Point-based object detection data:
»»

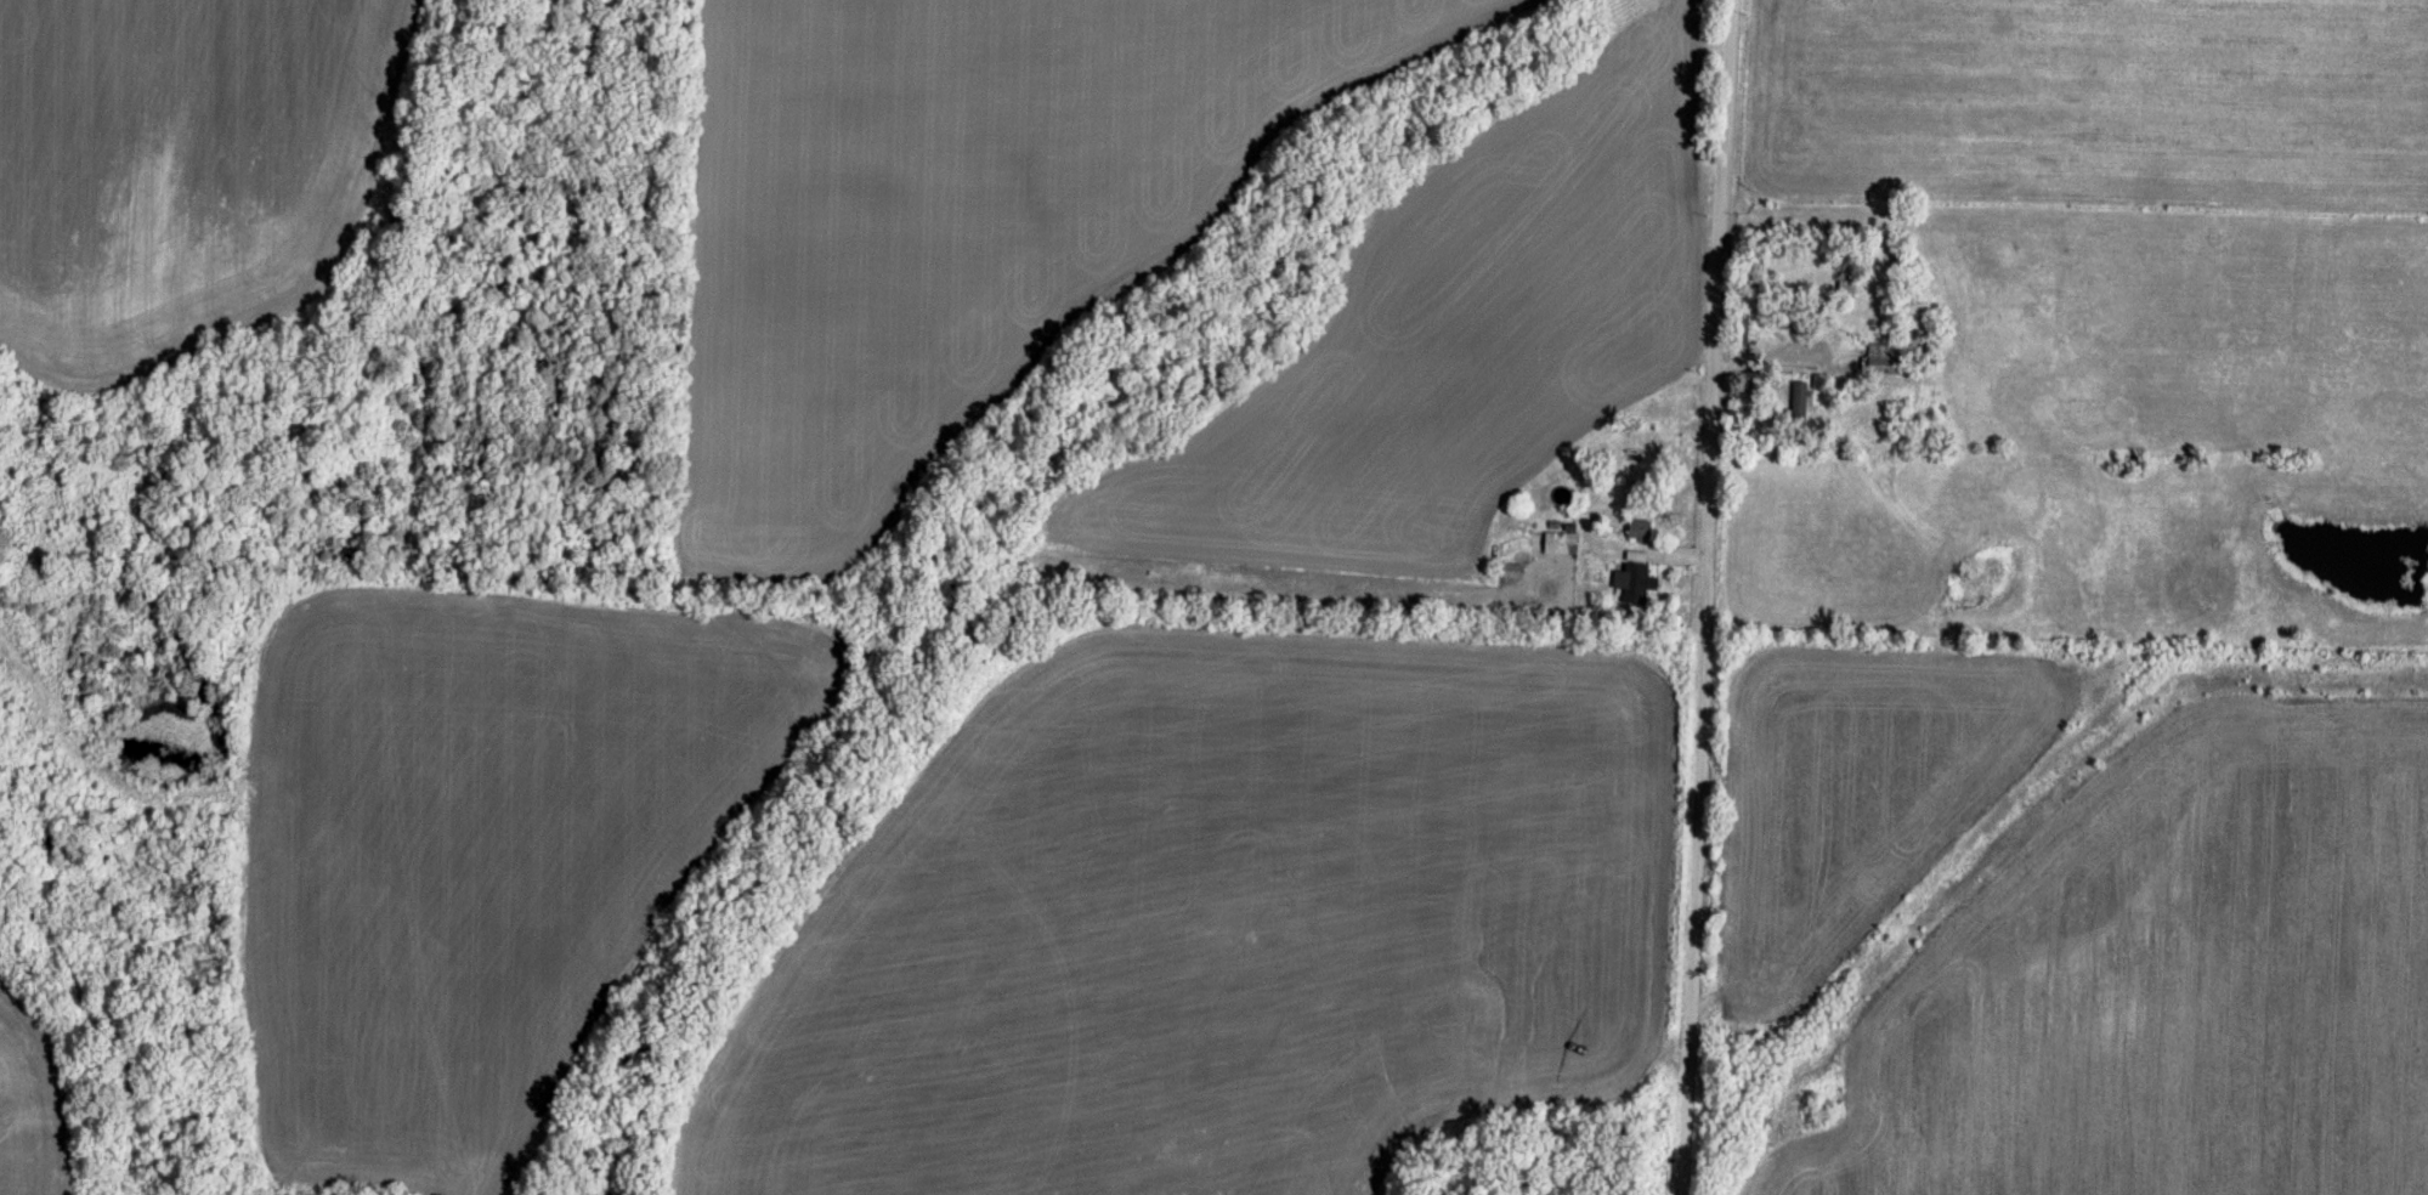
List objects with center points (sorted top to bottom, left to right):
building: (1746, 328)
building: (1798, 396)
building: (1637, 526)
building: (1558, 539)
building: (1633, 576)
road: (1704, 597)

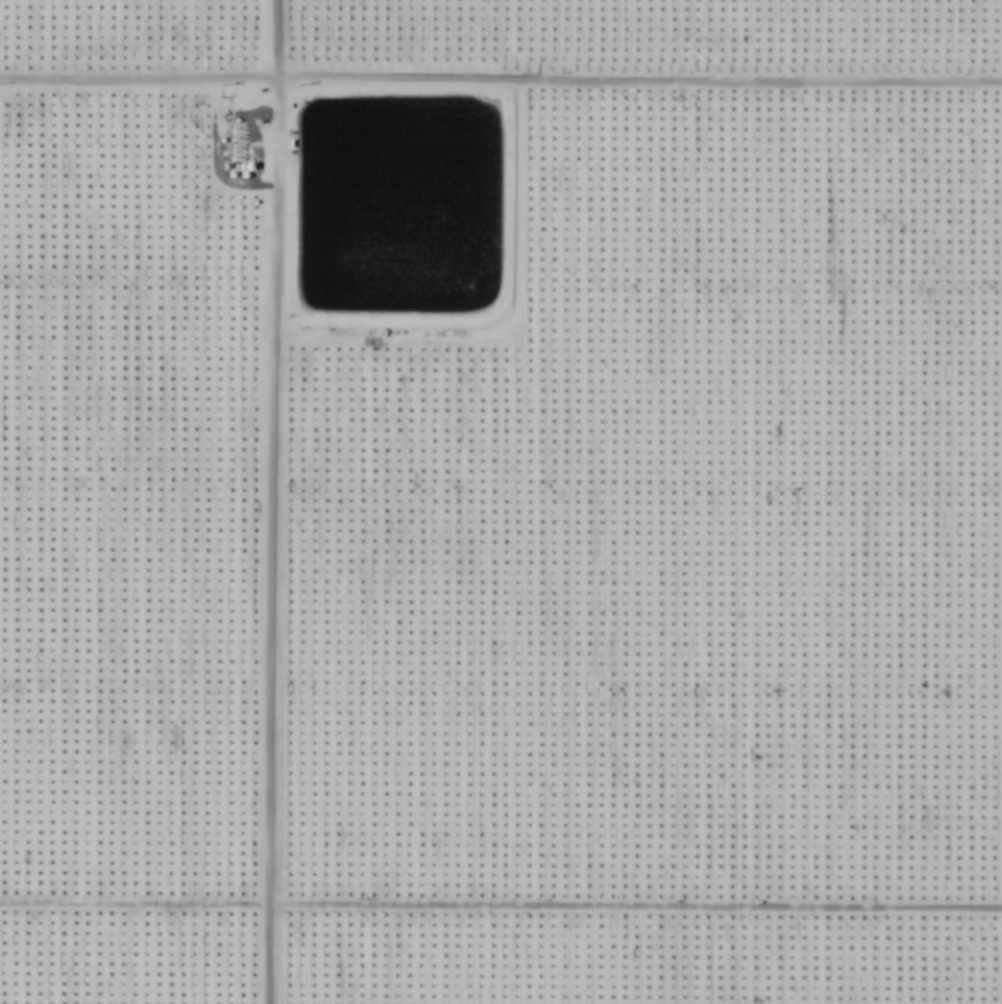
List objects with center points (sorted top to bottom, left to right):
road: (500, 86)
road: (264, 501)
road: (501, 912)

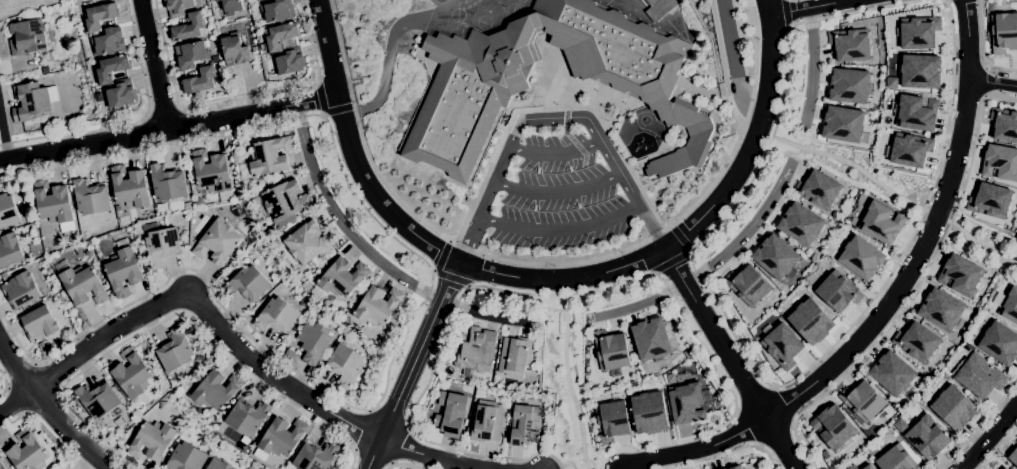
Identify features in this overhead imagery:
building: (259, 0)
park: (439, 0)
park: (523, 2)
building: (231, 6)
building: (178, 7)
road: (816, 8)
building: (276, 10)
park: (511, 10)
road: (786, 15)
building: (99, 16)
building: (188, 28)
building: (1003, 32)
building: (915, 34)
building: (28, 36)
building: (280, 36)
building: (108, 42)
road: (710, 43)
building: (849, 44)
road: (983, 48)
building: (234, 50)
building: (190, 54)
building: (289, 63)
road: (732, 63)
road: (722, 64)
road: (155, 65)
road: (386, 65)
building: (111, 68)
road: (810, 71)
building: (919, 72)
building: (199, 81)
road: (984, 82)
road: (992, 83)
building: (848, 86)
building: (476, 91)
road: (700, 91)
building: (121, 95)
road: (234, 96)
road: (319, 99)
building: (33, 101)
road: (339, 109)
road: (550, 109)
road: (163, 111)
building: (914, 114)
road: (552, 118)
road: (132, 124)
building: (841, 124)
building: (1004, 126)
road: (169, 130)
road: (4, 139)
road: (570, 139)
road: (555, 152)
building: (907, 153)
building: (267, 158)
building: (1000, 162)
building: (211, 171)
building: (167, 183)
building: (130, 187)
building: (818, 190)
road: (557, 193)
road: (898, 196)
building: (91, 198)
building: (286, 200)
building: (990, 202)
building: (54, 205)
building: (188, 206)
building: (8, 212)
building: (881, 222)
building: (801, 224)
road: (559, 230)
road: (679, 236)
road: (925, 237)
building: (218, 242)
building: (310, 243)
building: (162, 246)
building: (9, 250)
road: (933, 253)
building: (775, 256)
road: (374, 257)
road: (442, 257)
building: (861, 257)
road: (671, 262)
road: (548, 263)
road: (713, 264)
building: (123, 269)
building: (959, 276)
building: (342, 277)
road: (451, 277)
road: (550, 281)
building: (81, 284)
building: (247, 284)
building: (748, 285)
building: (20, 291)
building: (838, 291)
road: (558, 294)
building: (378, 305)
building: (1009, 307)
building: (941, 310)
building: (277, 316)
road: (209, 319)
road: (410, 321)
building: (811, 321)
building: (38, 324)
building: (651, 339)
building: (917, 341)
building: (313, 342)
road: (214, 344)
building: (999, 344)
building: (782, 345)
road: (745, 349)
building: (611, 350)
building: (175, 351)
building: (479, 351)
building: (291, 356)
building: (515, 356)
road: (730, 358)
road: (413, 364)
building: (345, 365)
road: (21, 373)
building: (132, 374)
building: (891, 374)
road: (47, 377)
building: (979, 377)
road: (4, 383)
road: (569, 383)
building: (216, 390)
building: (685, 396)
road: (16, 400)
building: (97, 400)
road: (18, 401)
building: (862, 401)
road: (43, 403)
road: (47, 406)
building: (953, 408)
building: (649, 412)
building: (450, 414)
building: (247, 418)
building: (610, 421)
building: (486, 422)
building: (523, 425)
road: (980, 425)
building: (832, 427)
road: (45, 429)
road: (362, 429)
road: (795, 434)
road: (989, 434)
road: (93, 435)
road: (684, 436)
building: (927, 438)
building: (279, 439)
building: (151, 441)
building: (1016, 442)
road: (663, 444)
road: (696, 447)
road: (757, 447)
road: (998, 447)
road: (625, 450)
building: (26, 452)
road: (422, 455)
road: (712, 456)
building: (315, 457)
building: (1013, 457)
building: (186, 458)
building: (896, 459)
road: (697, 462)
road: (664, 463)
building: (218, 465)
road: (402, 465)
road: (567, 465)
road: (590, 465)
building: (1, 466)
road: (633, 467)
building: (733, 467)
building: (868, 467)
building: (1003, 468)

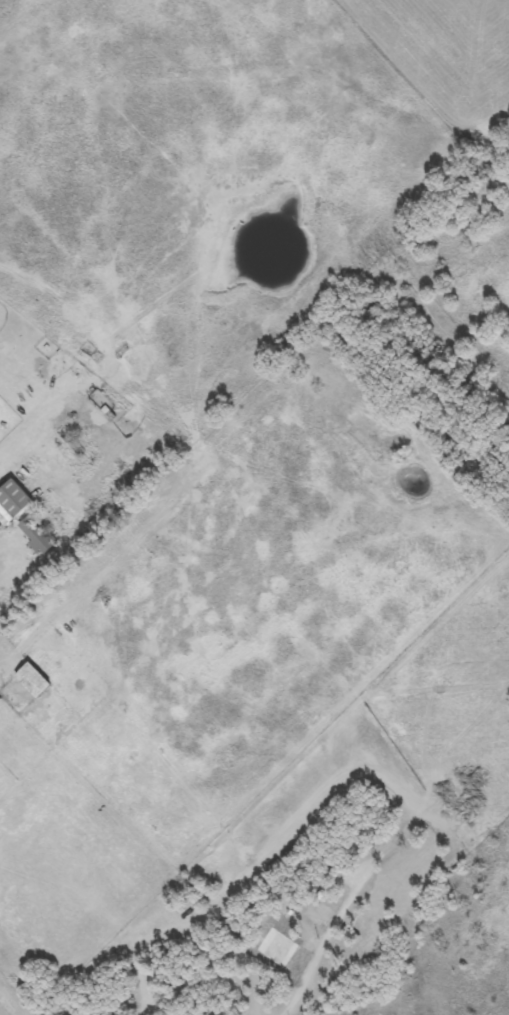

««

The pictures stay out of the copy. Set down the entries above precisely.

List objects with center points (sorted top to bottom, left to right):
building: (1746, 328)
building: (1798, 396)
building: (1637, 526)
building: (1558, 539)
building: (1633, 576)
road: (1704, 597)

List objects with center points (sorted top to bottom, left to right):
road: (500, 86)
road: (264, 501)
road: (501, 912)

Identify features in this overhead imagery:
building: (259, 0)
park: (439, 0)
park: (523, 2)
building: (231, 6)
building: (178, 7)
road: (816, 8)
building: (276, 10)
park: (511, 10)
road: (786, 15)
building: (99, 16)
building: (188, 28)
building: (1003, 32)
building: (915, 34)
building: (28, 36)
building: (280, 36)
building: (108, 42)
road: (710, 43)
building: (849, 44)
road: (983, 48)
building: (234, 50)
building: (190, 54)
building: (289, 63)
road: (732, 63)
road: (722, 64)
road: (155, 65)
road: (386, 65)
building: (111, 68)
road: (810, 71)
building: (919, 72)
building: (199, 81)
road: (984, 82)
road: (992, 83)
building: (848, 86)
building: (476, 91)
road: (700, 91)
building: (121, 95)
road: (234, 96)
road: (319, 99)
building: (33, 101)
road: (339, 109)
road: (550, 109)
road: (163, 111)
building: (914, 114)
road: (552, 118)
road: (132, 124)
building: (841, 124)
building: (1004, 126)
road: (169, 130)
road: (4, 139)
road: (570, 139)
road: (555, 152)
building: (907, 153)
building: (267, 158)
building: (1000, 162)
building: (211, 171)
building: (167, 183)
building: (130, 187)
building: (818, 190)
road: (557, 193)
road: (898, 196)
building: (91, 198)
building: (286, 200)
building: (990, 202)
building: (54, 205)
building: (188, 206)
building: (8, 212)
building: (881, 222)
building: (801, 224)
road: (559, 230)
road: (679, 236)
road: (925, 237)
building: (218, 242)
building: (310, 243)
building: (162, 246)
building: (9, 250)
road: (933, 253)
building: (775, 256)
road: (374, 257)
road: (442, 257)
building: (861, 257)
road: (671, 262)
road: (548, 263)
road: (713, 264)
building: (123, 269)
building: (959, 276)
building: (342, 277)
road: (451, 277)
road: (550, 281)
building: (81, 284)
building: (247, 284)
building: (748, 285)
building: (20, 291)
building: (838, 291)
road: (558, 294)
building: (378, 305)
building: (1009, 307)
building: (941, 310)
building: (277, 316)
road: (209, 319)
road: (410, 321)
building: (811, 321)
building: (38, 324)
building: (651, 339)
building: (917, 341)
building: (313, 342)
road: (214, 344)
building: (999, 344)
building: (782, 345)
road: (745, 349)
building: (611, 350)
building: (175, 351)
building: (479, 351)
building: (291, 356)
building: (515, 356)
road: (730, 358)
road: (413, 364)
building: (345, 365)
road: (21, 373)
building: (132, 374)
building: (891, 374)
road: (47, 377)
building: (979, 377)
road: (4, 383)
road: (569, 383)
building: (216, 390)
building: (685, 396)
road: (16, 400)
building: (97, 400)
road: (18, 401)
building: (862, 401)
road: (43, 403)
road: (47, 406)
building: (953, 408)
building: (649, 412)
building: (450, 414)
building: (247, 418)
building: (610, 421)
building: (486, 422)
building: (523, 425)
road: (980, 425)
building: (832, 427)
road: (45, 429)
road: (362, 429)
road: (795, 434)
road: (989, 434)
road: (93, 435)
road: (684, 436)
building: (927, 438)
building: (279, 439)
building: (151, 441)
building: (1016, 442)
road: (663, 444)
road: (696, 447)
road: (757, 447)
road: (998, 447)
road: (625, 450)
building: (26, 452)
road: (422, 455)
road: (712, 456)
building: (315, 457)
building: (1013, 457)
building: (186, 458)
building: (896, 459)
road: (697, 462)
road: (664, 463)
building: (218, 465)
road: (402, 465)
road: (567, 465)
road: (590, 465)
building: (1, 466)
road: (633, 467)
building: (733, 467)
building: (868, 467)
building: (1003, 468)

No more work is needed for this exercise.